Supplied entries START

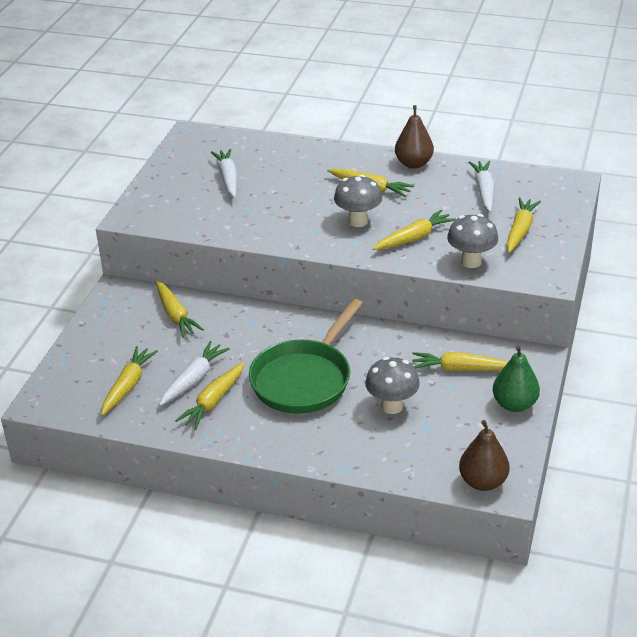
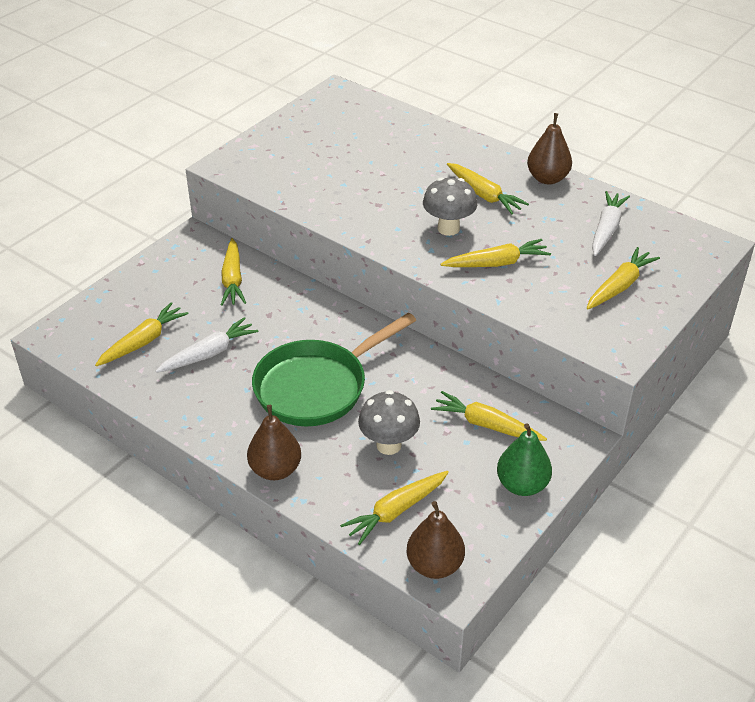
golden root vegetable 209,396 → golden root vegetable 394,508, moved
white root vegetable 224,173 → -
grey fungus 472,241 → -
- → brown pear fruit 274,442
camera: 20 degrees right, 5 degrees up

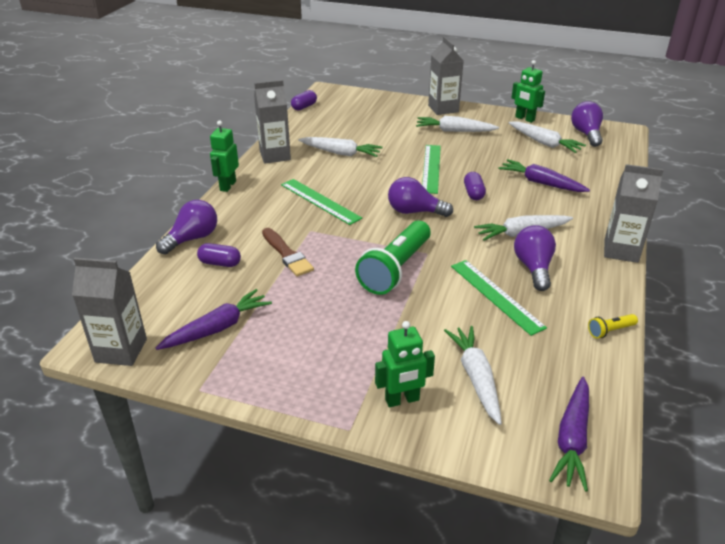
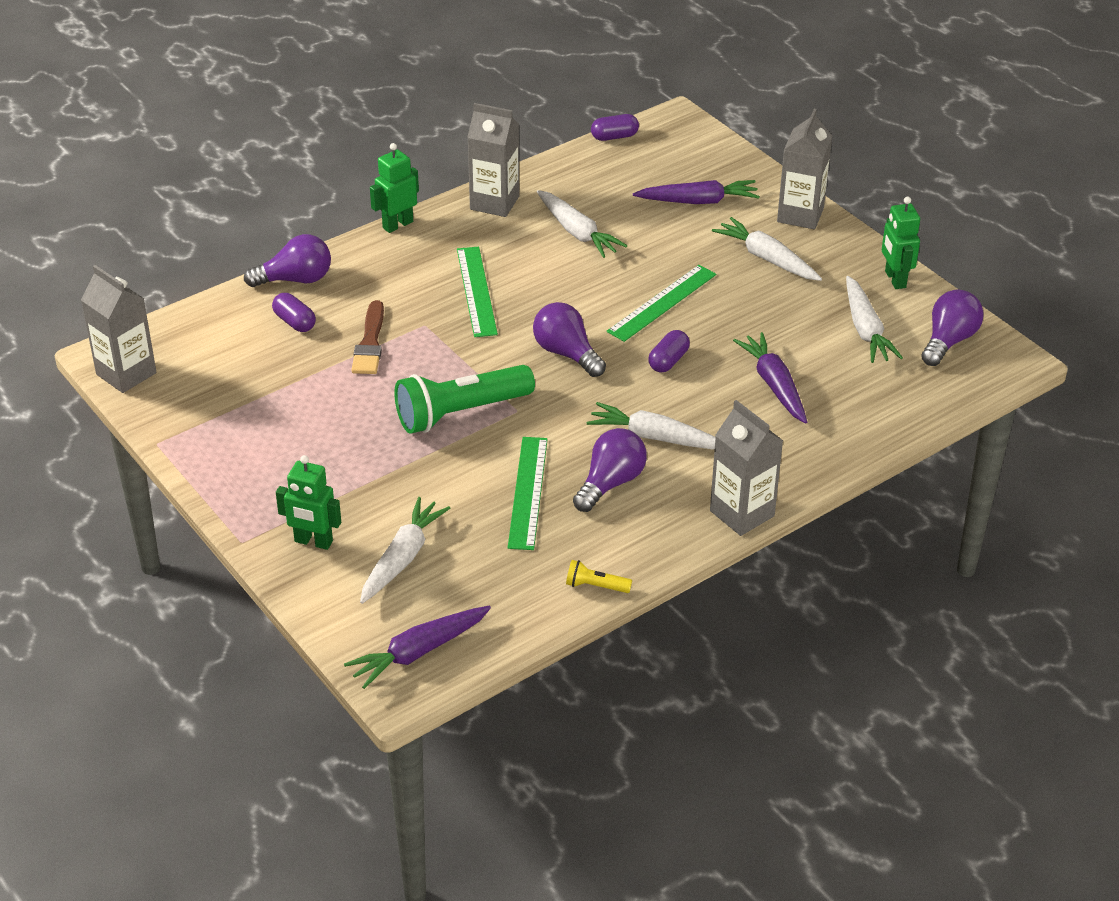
purple root vegetable 214,319 → purple root vegetable 696,192, moved
camera: 35 degrees right, 5 degrees up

Supplied entries END

▸ **To do**: Copy every line from the entries that contains the word "camera".

▸ **Solved exercise**:
camera: 20 degrees right, 5 degrees up
camera: 35 degrees right, 5 degrees up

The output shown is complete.